Instructions for the task:
Repeat all of the data below word for word, keeping no images.

___ Listed entries

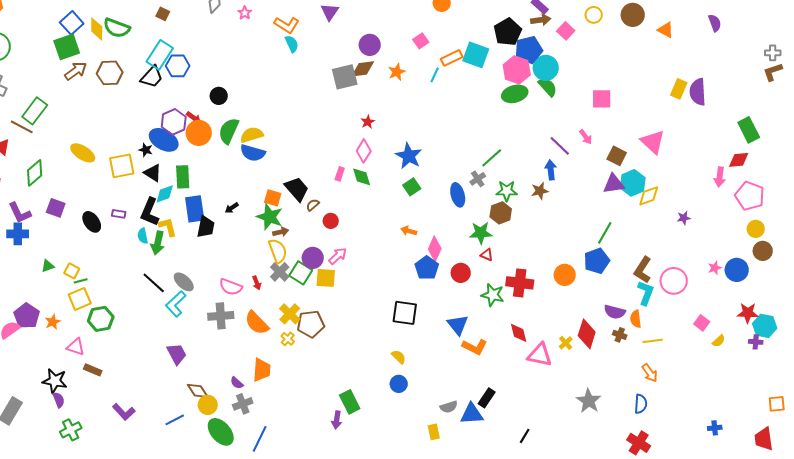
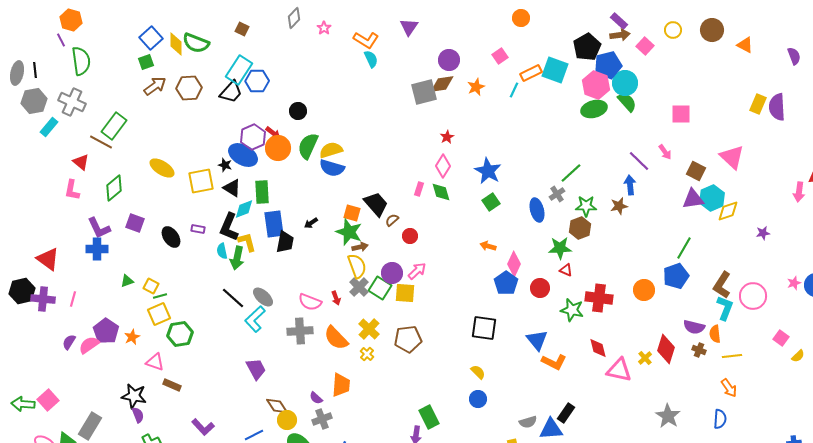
purple semicircle: (715, 23) -> (794, 56), moved
green square: (67, 47) -> (146, 62), size x0.6
brown pentagon: (311, 324) -> (408, 339), moved

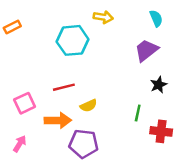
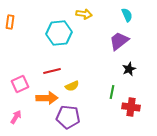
orange rectangle: (12, 27) -> (10, 22), turned -56

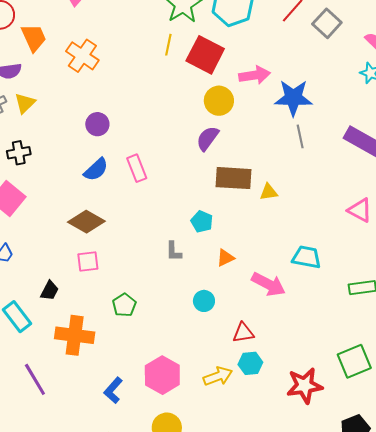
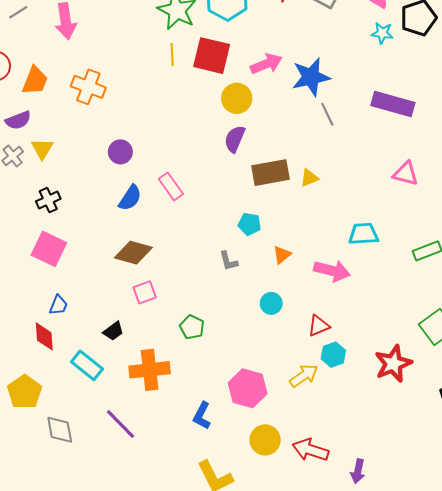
orange trapezoid: (34, 38) -> (35, 81), turned 60
black trapezoid: (50, 291) -> (113, 331), turned 40

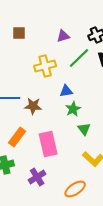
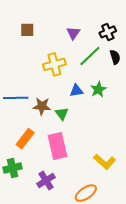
purple triangle: (63, 36) -> (73, 33), turned -40
green star: (73, 109) -> (98, 89), moved
green triangle: (84, 129) -> (62, 114), moved

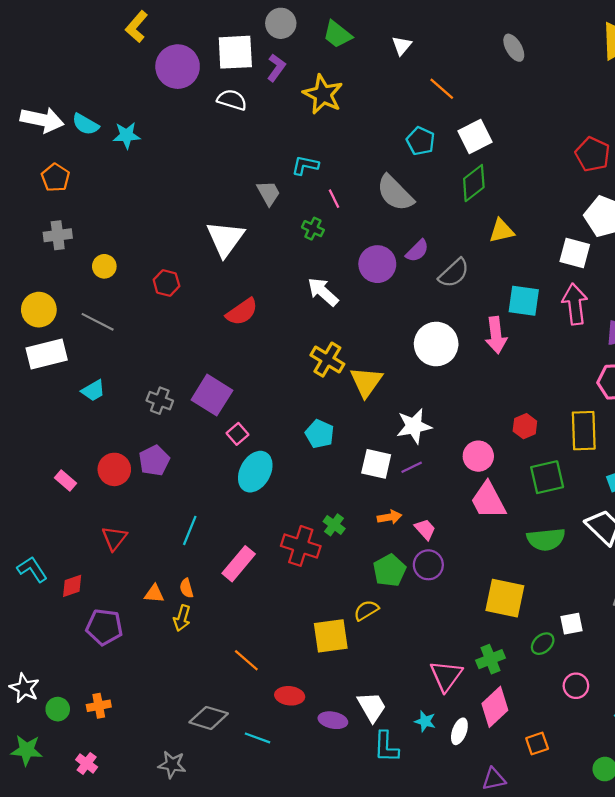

______

Written answer:
purple semicircle: (715, 23) -> (794, 56), moved
green square: (67, 47) -> (146, 62), size x0.6
brown pentagon: (311, 324) -> (408, 339), moved

orange rectangle: (12, 27) -> (10, 22), turned -56

orange trapezoid: (34, 38) -> (35, 81), turned 60
black trapezoid: (50, 291) -> (113, 331), turned 40

purple triangle: (63, 36) -> (73, 33), turned -40
green star: (73, 109) -> (98, 89), moved
green triangle: (84, 129) -> (62, 114), moved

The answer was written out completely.